**Work order:** Would you repeat the entries below word for word and omit the pictures?

**Records for the exercise:**
= Beginning of Section =

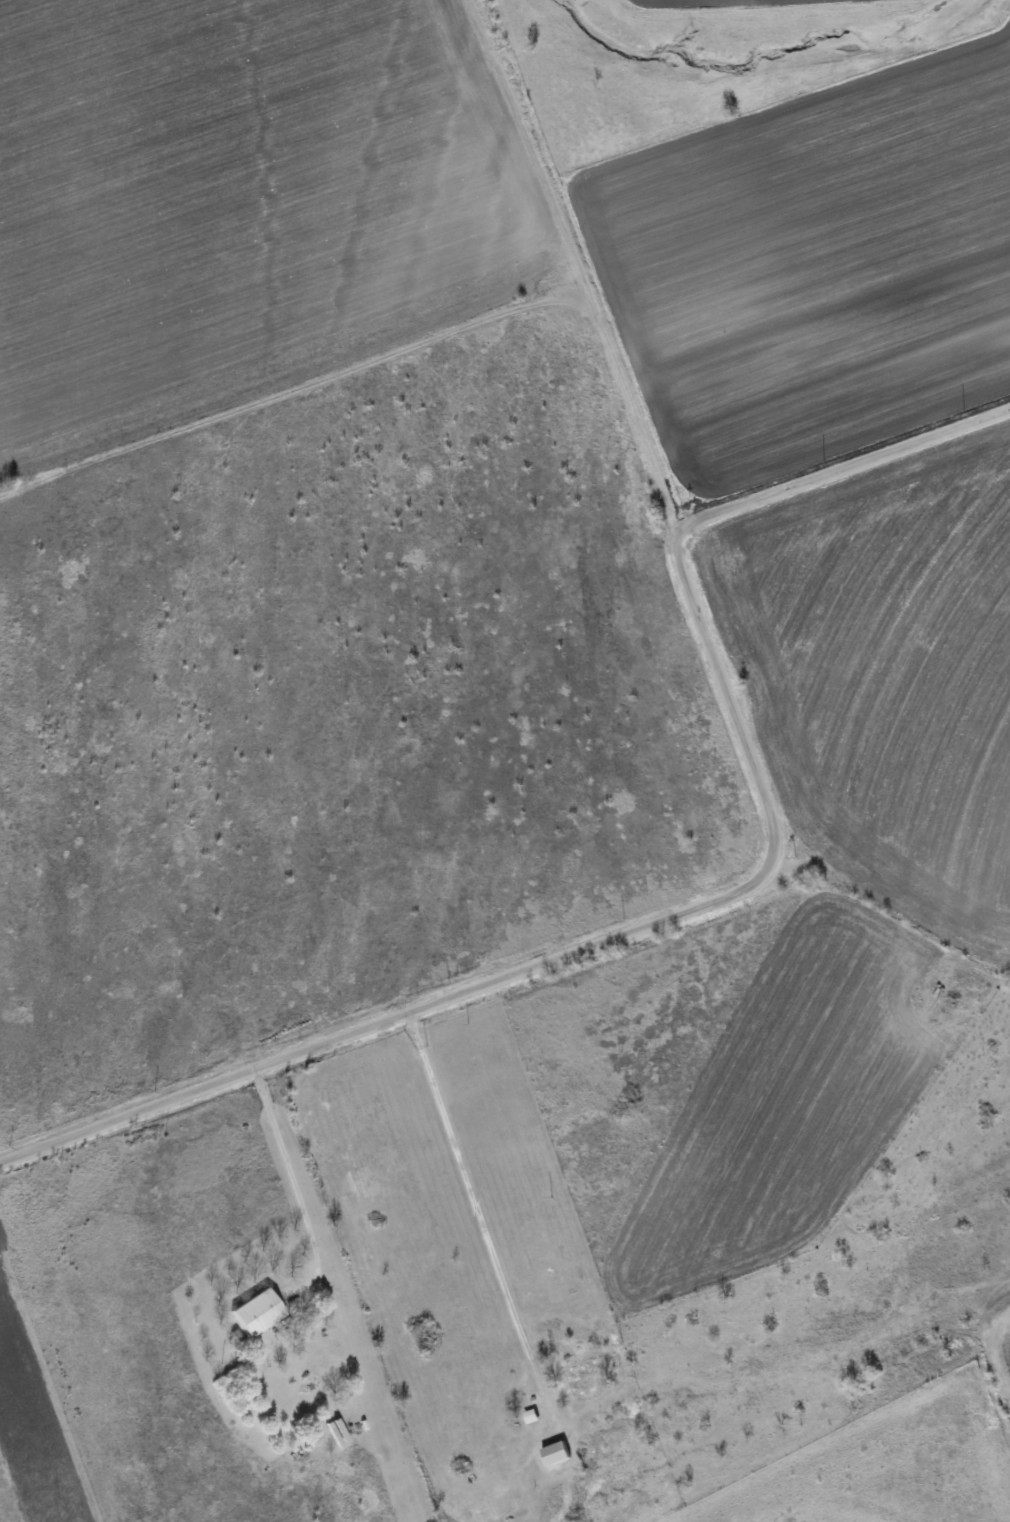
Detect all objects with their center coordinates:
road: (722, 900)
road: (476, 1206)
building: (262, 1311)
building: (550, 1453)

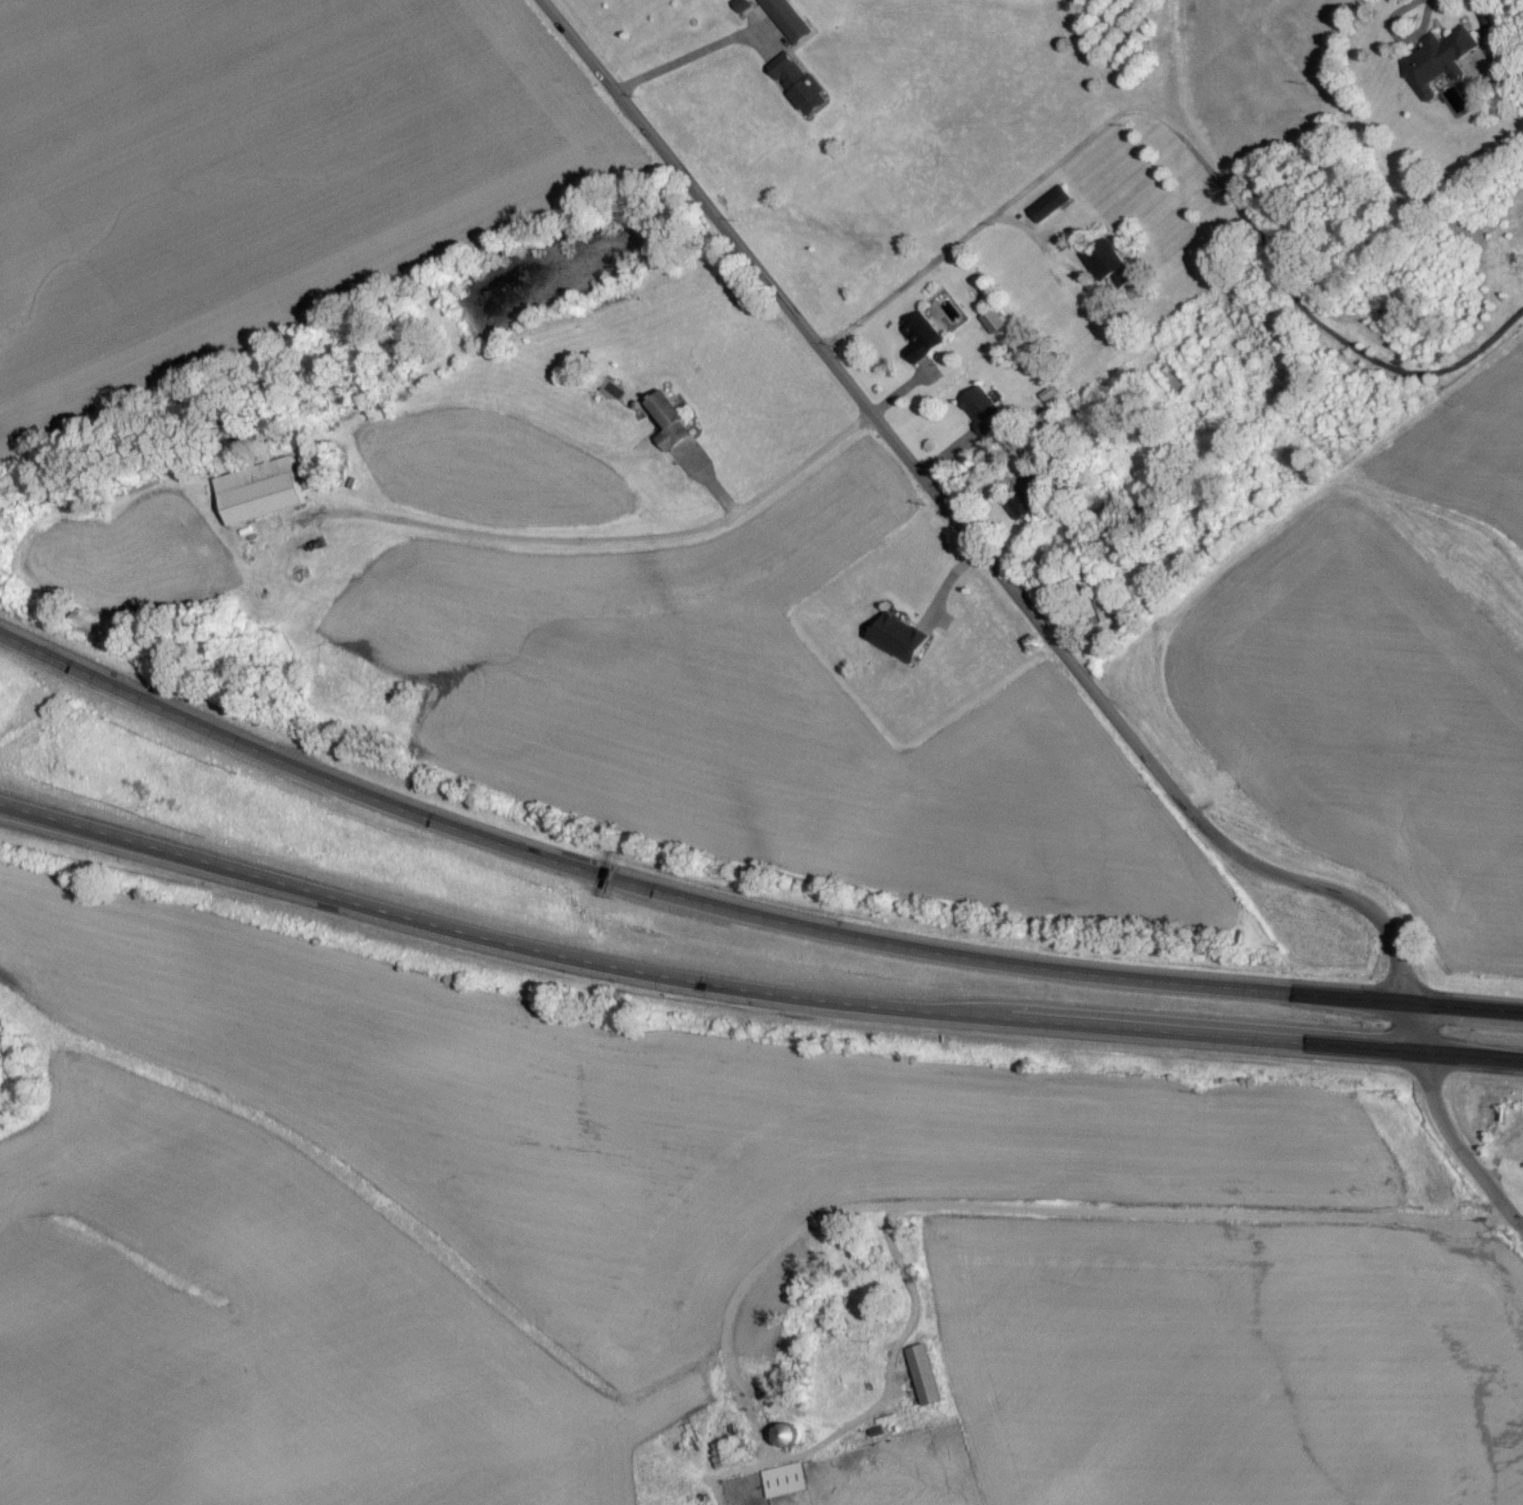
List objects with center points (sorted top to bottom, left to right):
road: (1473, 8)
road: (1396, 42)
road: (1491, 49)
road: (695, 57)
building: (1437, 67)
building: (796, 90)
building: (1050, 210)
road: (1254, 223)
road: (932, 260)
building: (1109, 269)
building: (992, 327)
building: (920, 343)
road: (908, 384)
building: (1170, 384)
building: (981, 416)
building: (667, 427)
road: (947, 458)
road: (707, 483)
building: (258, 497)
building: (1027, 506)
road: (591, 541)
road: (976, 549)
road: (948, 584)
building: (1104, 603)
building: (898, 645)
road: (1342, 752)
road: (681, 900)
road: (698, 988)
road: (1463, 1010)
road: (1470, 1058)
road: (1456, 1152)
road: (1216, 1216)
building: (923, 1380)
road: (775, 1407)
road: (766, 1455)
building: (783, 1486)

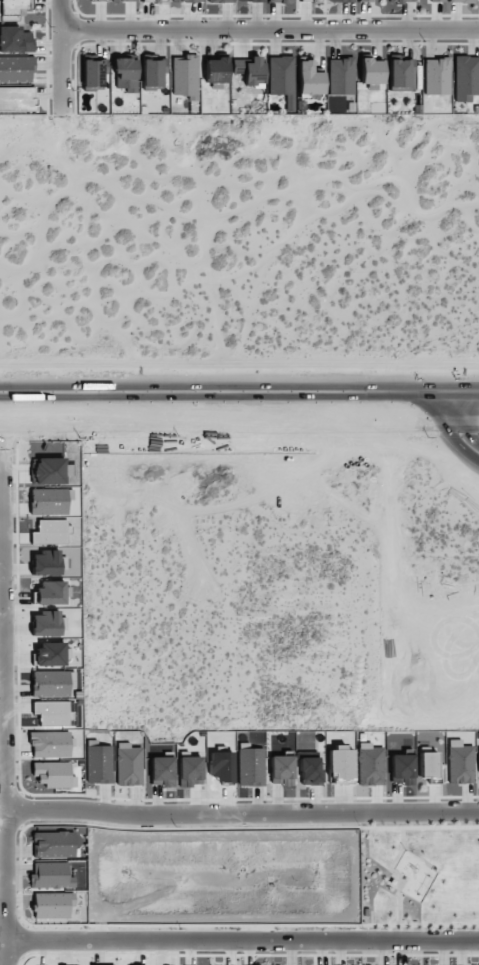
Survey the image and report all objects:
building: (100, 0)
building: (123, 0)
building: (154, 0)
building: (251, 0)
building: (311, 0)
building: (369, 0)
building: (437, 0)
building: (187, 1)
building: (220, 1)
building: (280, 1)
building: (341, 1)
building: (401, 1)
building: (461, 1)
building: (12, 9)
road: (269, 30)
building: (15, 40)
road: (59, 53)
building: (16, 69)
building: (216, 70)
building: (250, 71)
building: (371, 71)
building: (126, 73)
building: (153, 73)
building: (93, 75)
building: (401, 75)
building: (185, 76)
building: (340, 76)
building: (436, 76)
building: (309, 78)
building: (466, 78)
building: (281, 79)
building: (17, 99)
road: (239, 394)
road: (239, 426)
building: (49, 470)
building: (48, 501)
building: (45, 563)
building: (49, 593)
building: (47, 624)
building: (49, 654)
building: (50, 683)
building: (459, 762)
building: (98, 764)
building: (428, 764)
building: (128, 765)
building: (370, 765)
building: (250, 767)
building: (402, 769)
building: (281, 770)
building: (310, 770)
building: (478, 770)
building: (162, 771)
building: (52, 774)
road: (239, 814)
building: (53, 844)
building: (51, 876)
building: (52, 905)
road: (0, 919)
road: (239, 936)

= End of Section =

**Answer to this task:**
Detect all objects with their center coordinates:
road: (722, 900)
road: (476, 1206)
building: (262, 1311)
building: (550, 1453)

List objects with center points (sorted top to bottom, left to right):
road: (1473, 8)
road: (1396, 42)
road: (1491, 49)
road: (695, 57)
building: (1437, 67)
building: (796, 90)
building: (1050, 210)
road: (1254, 223)
road: (932, 260)
building: (1109, 269)
building: (992, 327)
building: (920, 343)
road: (908, 384)
building: (1170, 384)
building: (981, 416)
building: (667, 427)
road: (947, 458)
road: (707, 483)
building: (258, 497)
building: (1027, 506)
road: (591, 541)
road: (976, 549)
road: (948, 584)
building: (1104, 603)
building: (898, 645)
road: (1342, 752)
road: (681, 900)
road: (698, 988)
road: (1463, 1010)
road: (1470, 1058)
road: (1456, 1152)
road: (1216, 1216)
building: (923, 1380)
road: (775, 1407)
road: (766, 1455)
building: (783, 1486)

Survey the image and report all objects:
building: (100, 0)
building: (123, 0)
building: (154, 0)
building: (251, 0)
building: (311, 0)
building: (369, 0)
building: (437, 0)
building: (187, 1)
building: (220, 1)
building: (280, 1)
building: (341, 1)
building: (401, 1)
building: (461, 1)
building: (12, 9)
road: (269, 30)
building: (15, 40)
road: (59, 53)
building: (16, 69)
building: (216, 70)
building: (250, 71)
building: (371, 71)
building: (126, 73)
building: (153, 73)
building: (93, 75)
building: (401, 75)
building: (185, 76)
building: (340, 76)
building: (436, 76)
building: (309, 78)
building: (466, 78)
building: (281, 79)
building: (17, 99)
road: (239, 394)
road: (239, 426)
building: (49, 470)
building: (48, 501)
building: (45, 563)
building: (49, 593)
building: (47, 624)
building: (49, 654)
building: (50, 683)
building: (459, 762)
building: (98, 764)
building: (428, 764)
building: (128, 765)
building: (370, 765)
building: (250, 767)
building: (402, 769)
building: (281, 770)
building: (310, 770)
building: (478, 770)
building: (162, 771)
building: (52, 774)
road: (239, 814)
building: (53, 844)
building: (51, 876)
building: (52, 905)
road: (0, 919)
road: (239, 936)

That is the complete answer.